REQUIRED WORK:
Omit every picture, then return each line of the data below exactly.

THE DATA below:

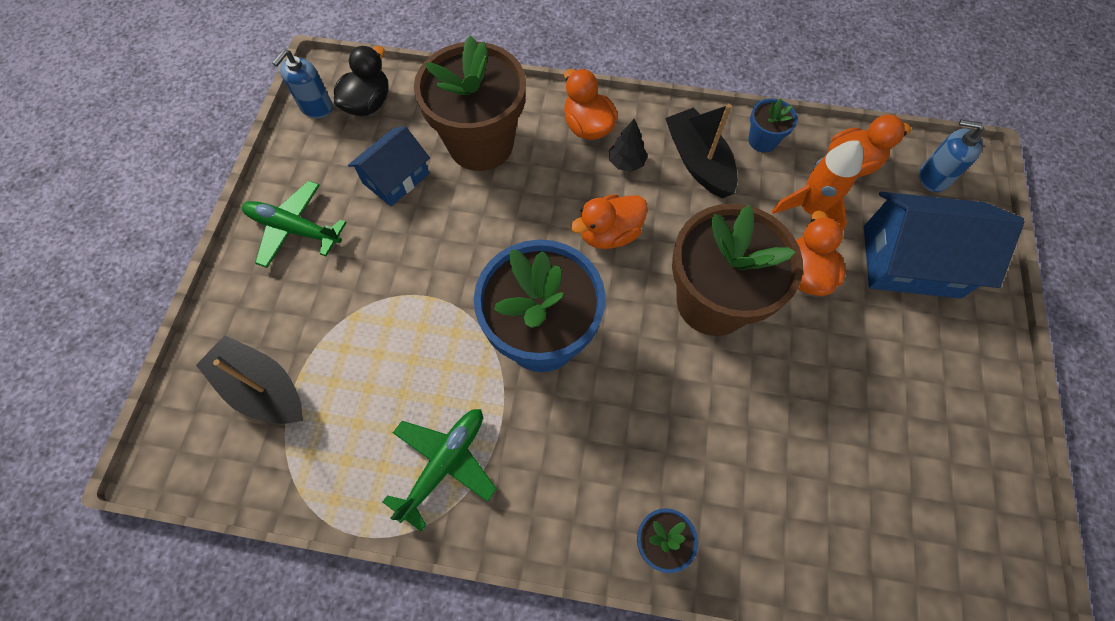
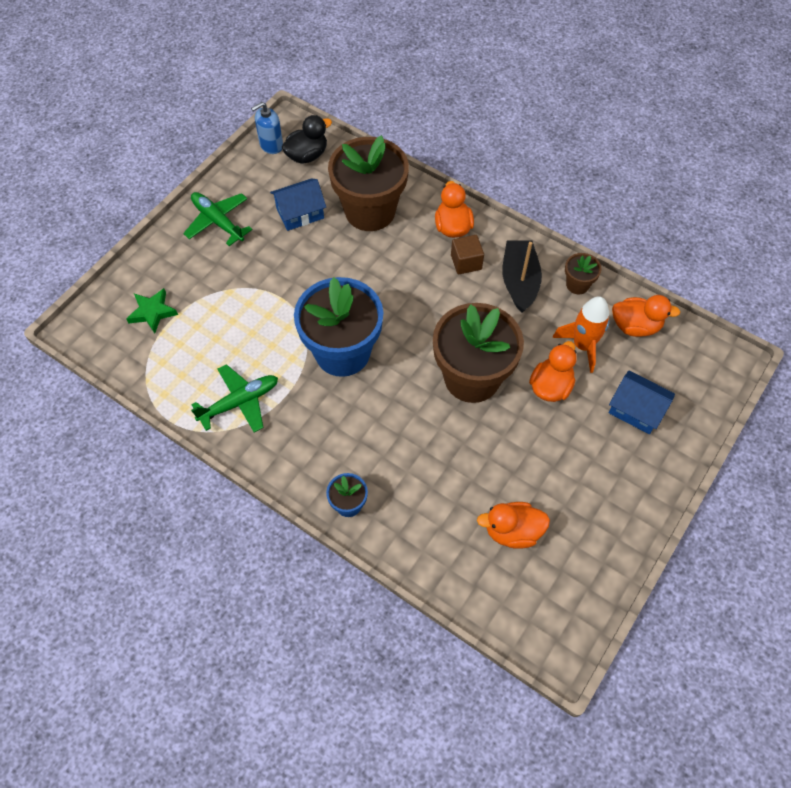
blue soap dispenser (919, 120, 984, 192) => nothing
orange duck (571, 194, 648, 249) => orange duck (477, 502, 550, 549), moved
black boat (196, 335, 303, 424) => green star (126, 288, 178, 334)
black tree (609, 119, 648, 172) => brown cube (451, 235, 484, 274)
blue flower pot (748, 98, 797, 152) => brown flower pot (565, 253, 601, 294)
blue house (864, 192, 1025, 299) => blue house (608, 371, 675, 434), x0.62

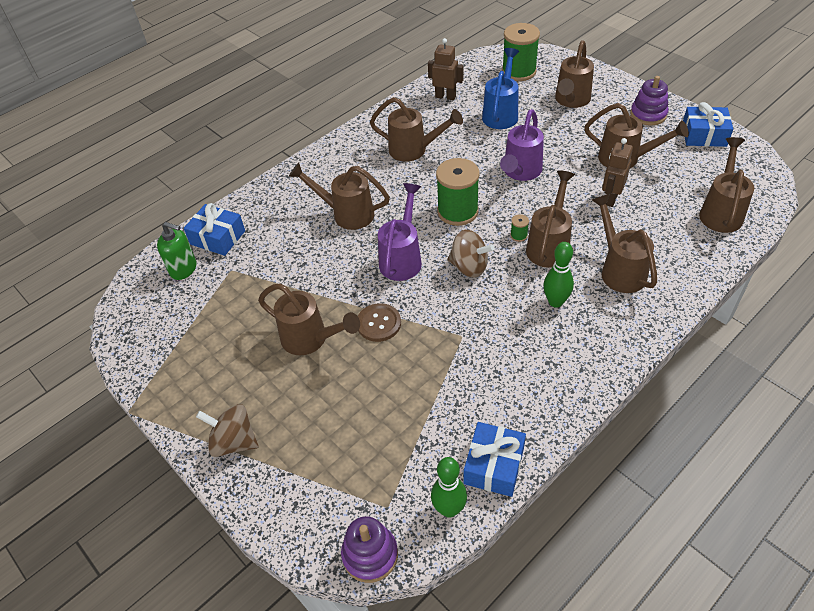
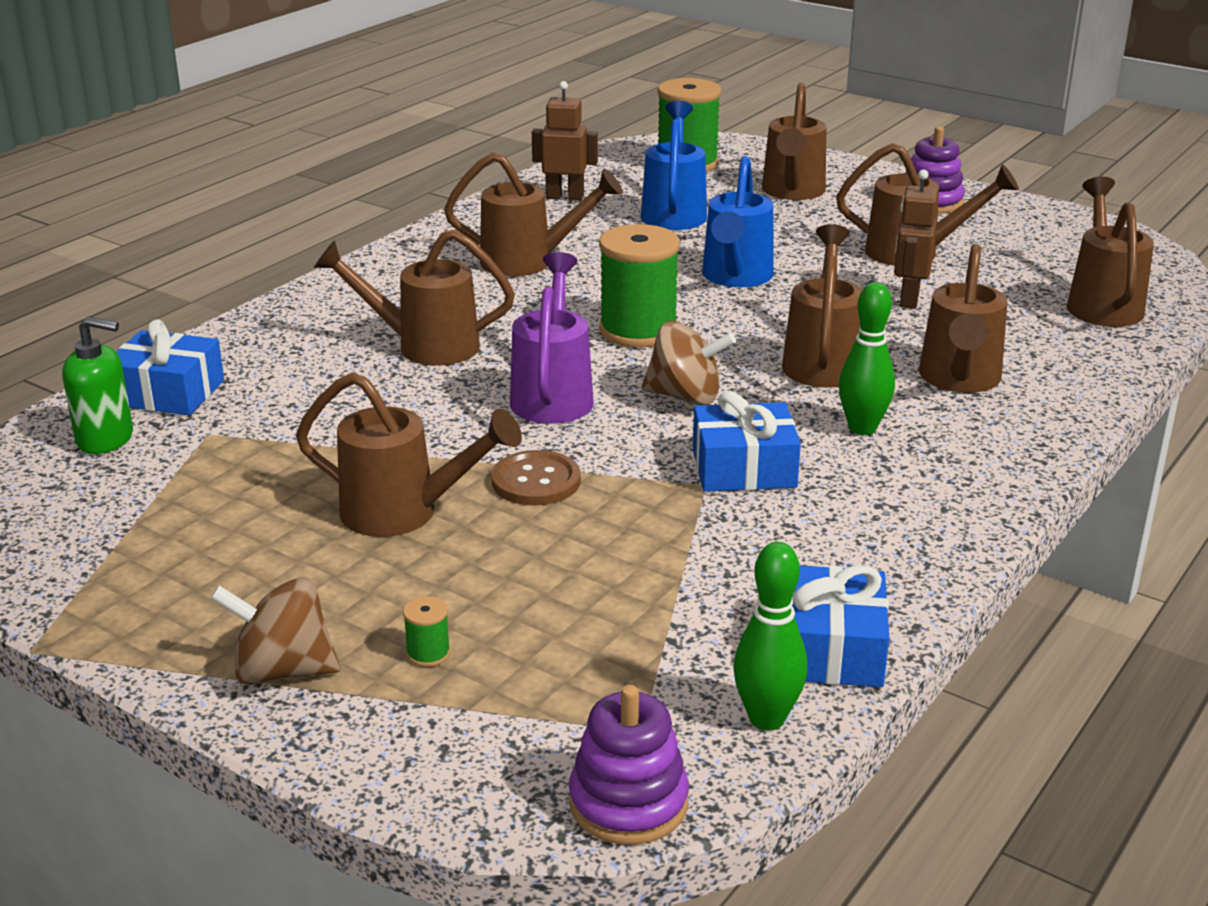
green spool (510, 214, 529, 242) => green spool (403, 596, 450, 667), moved
blue gift (683, 102, 733, 147) => blue gift (693, 391, 801, 492), moved
purple watering can (500, 109, 544, 181) => blue watering can (702, 156, 774, 287)
brown watering can (592, 194, 657, 293) => brown watering can (919, 244, 1008, 393), 135 degrees counterclockwise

End of THE DATA.

WRITTEN RESPONSE:
blue soap dispenser (919, 120, 984, 192) => nothing
orange duck (571, 194, 648, 249) => orange duck (477, 502, 550, 549), moved
black boat (196, 335, 303, 424) => green star (126, 288, 178, 334)
black tree (609, 119, 648, 172) => brown cube (451, 235, 484, 274)
blue flower pot (748, 98, 797, 152) => brown flower pot (565, 253, 601, 294)
blue house (864, 192, 1025, 299) => blue house (608, 371, 675, 434), x0.62

green spool (510, 214, 529, 242) => green spool (403, 596, 450, 667), moved
blue gift (683, 102, 733, 147) => blue gift (693, 391, 801, 492), moved
purple watering can (500, 109, 544, 181) => blue watering can (702, 156, 774, 287)
brown watering can (592, 194, 657, 293) => brown watering can (919, 244, 1008, 393), 135 degrees counterclockwise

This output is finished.